## Task to carry out
Once the pictures are set aside, copy everything else in the records exactly.

## Data extracts
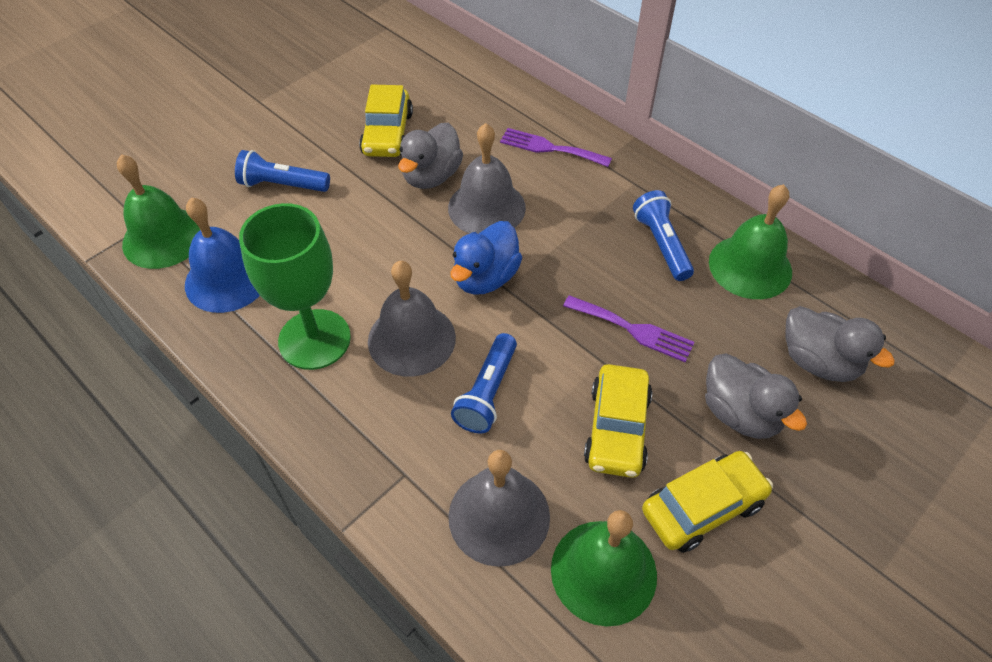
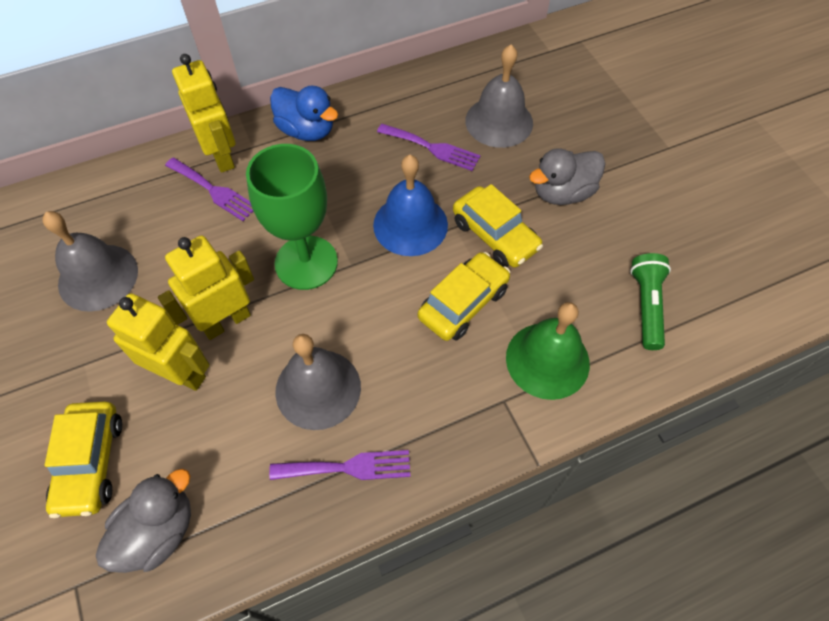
blue flashlight: 3 -> 0
green bell: 3 -> 1
green flashlight: 0 -> 1
grey duck: 3 -> 2
purple fork: 2 -> 3
yellow robot: 0 -> 3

## Response for this exercise
blue flashlight: 3 -> 0
green bell: 3 -> 1
green flashlight: 0 -> 1
grey duck: 3 -> 2
purple fork: 2 -> 3
yellow robot: 0 -> 3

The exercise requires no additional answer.